__Instructions for the task__
Copy out exactly the stretch below, from the line with "D7: LED green" through the line with "R14: 68k (VA, n23) -> 68k (VA, n22)", both included; the pictures stay out.

[Edit difference data]
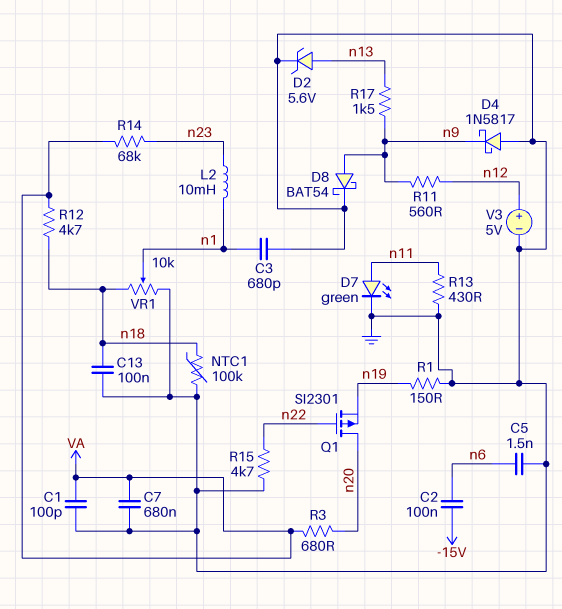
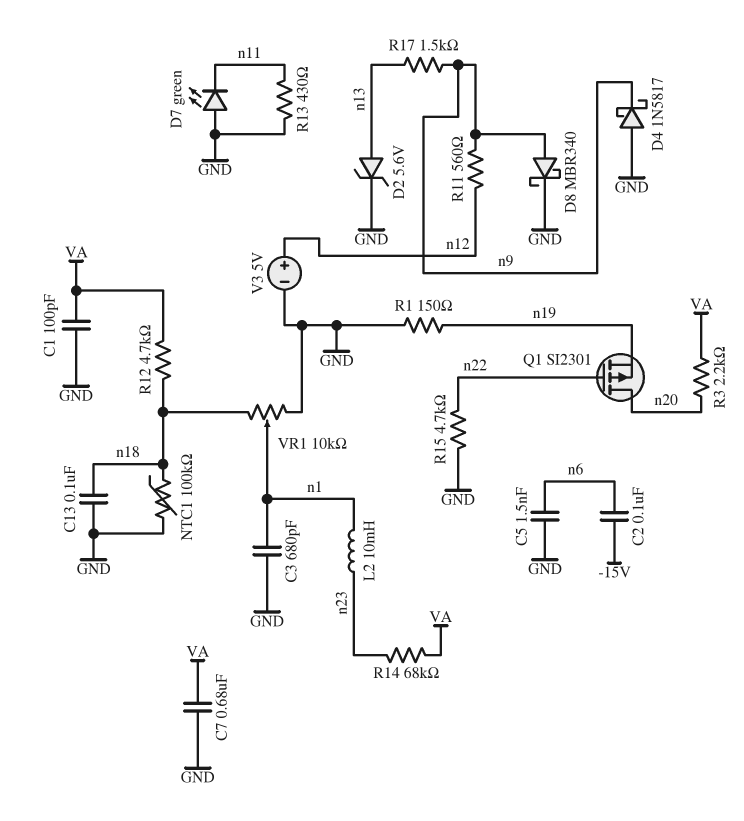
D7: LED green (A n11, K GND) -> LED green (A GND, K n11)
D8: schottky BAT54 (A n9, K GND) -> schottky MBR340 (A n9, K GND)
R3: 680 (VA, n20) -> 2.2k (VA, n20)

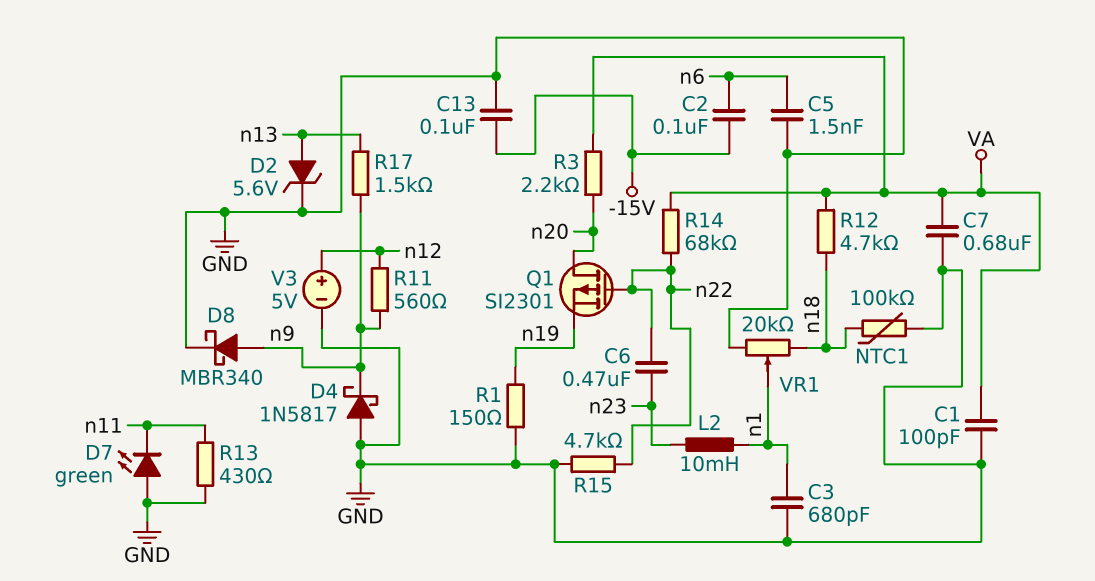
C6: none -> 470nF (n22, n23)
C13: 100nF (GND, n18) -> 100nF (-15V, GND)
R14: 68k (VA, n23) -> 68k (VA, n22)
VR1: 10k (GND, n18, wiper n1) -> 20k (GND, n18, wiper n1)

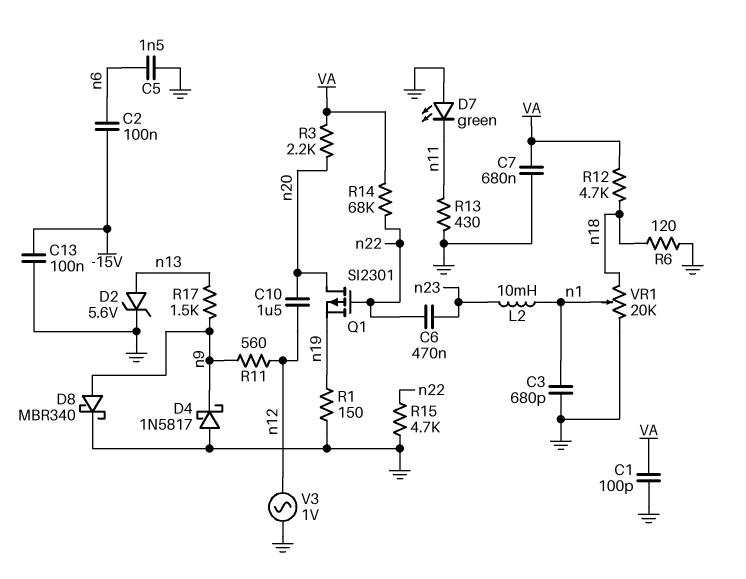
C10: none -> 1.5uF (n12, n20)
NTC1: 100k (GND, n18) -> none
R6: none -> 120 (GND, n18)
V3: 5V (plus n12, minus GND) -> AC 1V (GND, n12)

---

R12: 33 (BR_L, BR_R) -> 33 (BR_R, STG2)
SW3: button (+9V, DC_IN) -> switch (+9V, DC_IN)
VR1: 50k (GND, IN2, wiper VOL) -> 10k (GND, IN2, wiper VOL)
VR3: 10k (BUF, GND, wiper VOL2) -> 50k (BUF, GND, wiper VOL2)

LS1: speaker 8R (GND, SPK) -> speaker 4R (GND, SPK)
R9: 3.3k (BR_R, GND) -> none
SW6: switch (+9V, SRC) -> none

__Result for this exercise__
D7: LED green (A n11, K GND) -> LED green (A GND, K n11)
D8: schottky BAT54 (A n9, K GND) -> schottky MBR340 (A n9, K GND)
R3: 680 (VA, n20) -> 2.2k (VA, n20)

C6: none -> 470nF (n22, n23)
C13: 100nF (GND, n18) -> 100nF (-15V, GND)
R14: 68k (VA, n23) -> 68k (VA, n22)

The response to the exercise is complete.